START Data section
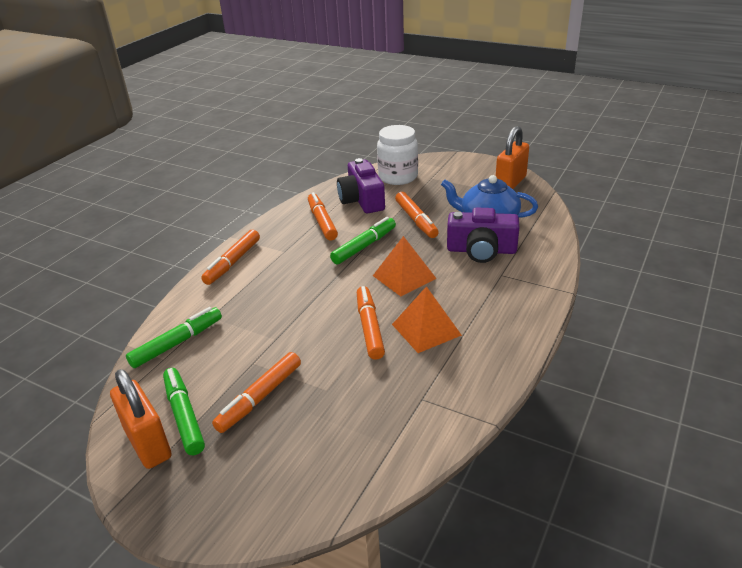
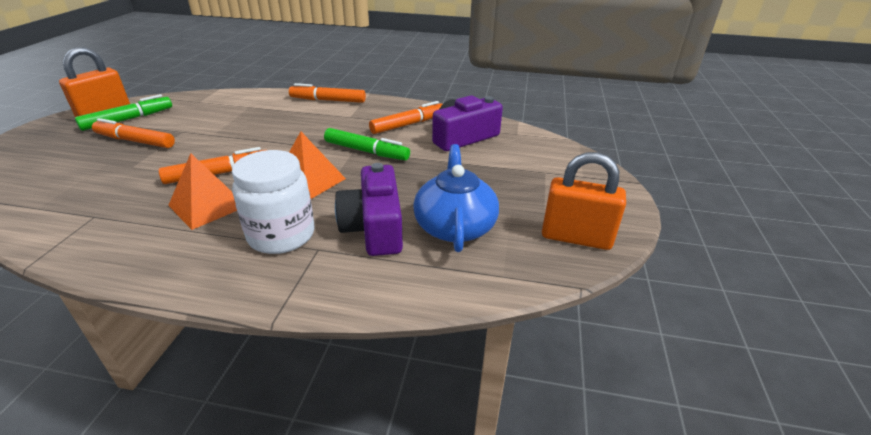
camera: 70 degrees right, 0 degrees up
(177, 343) = (216, 102): green marker -> none
(398, 177) = (530, 150): white jar -> white jar (281, 235)
(416, 220) = (432, 174): orange marker -> none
END Data section
Exercise
Every line of the data above should be repeated exactly. Omit the pictures.

Answer to this task
camera: 70 degrees right, 0 degrees up
(177, 343) = (216, 102): green marker -> none
(398, 177) = (530, 150): white jar -> white jar (281, 235)
(416, 220) = (432, 174): orange marker -> none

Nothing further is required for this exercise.